- Opening Delimiter -

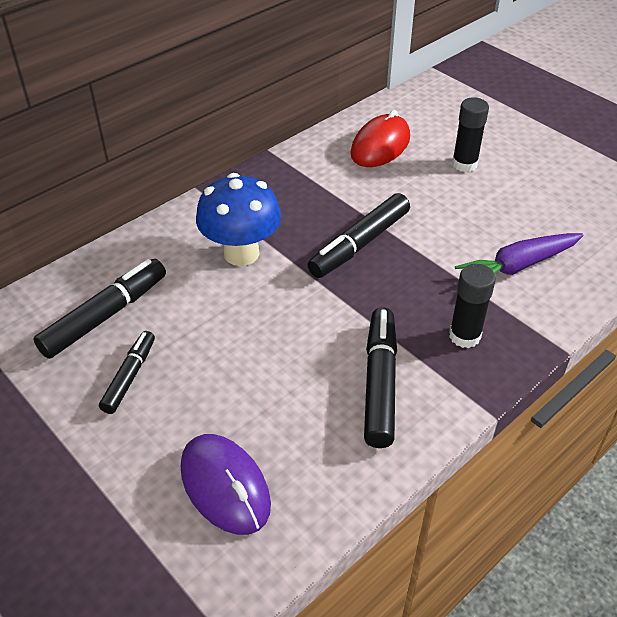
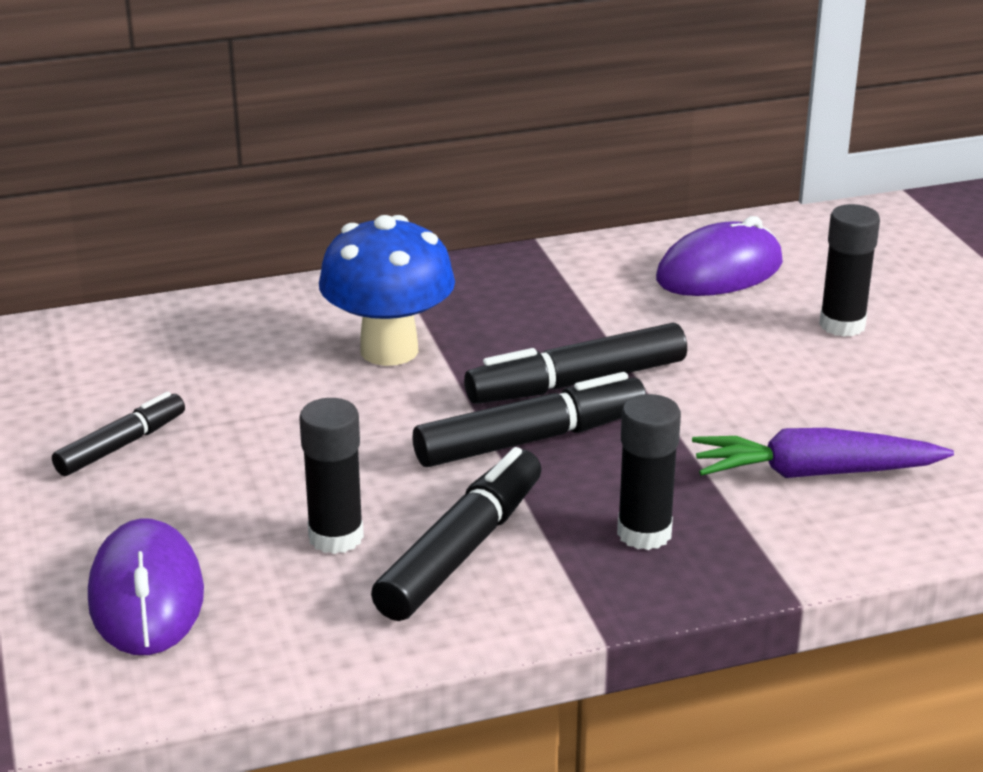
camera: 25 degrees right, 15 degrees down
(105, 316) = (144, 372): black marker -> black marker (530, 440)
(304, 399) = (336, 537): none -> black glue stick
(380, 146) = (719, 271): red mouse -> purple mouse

- Closing Delimiter -

#### [About this task]
Pull out the lines above in which the word "black" appears.

#### [Your response]
(105, 316) = (144, 372): black marker -> black marker (530, 440)
(304, 399) = (336, 537): none -> black glue stick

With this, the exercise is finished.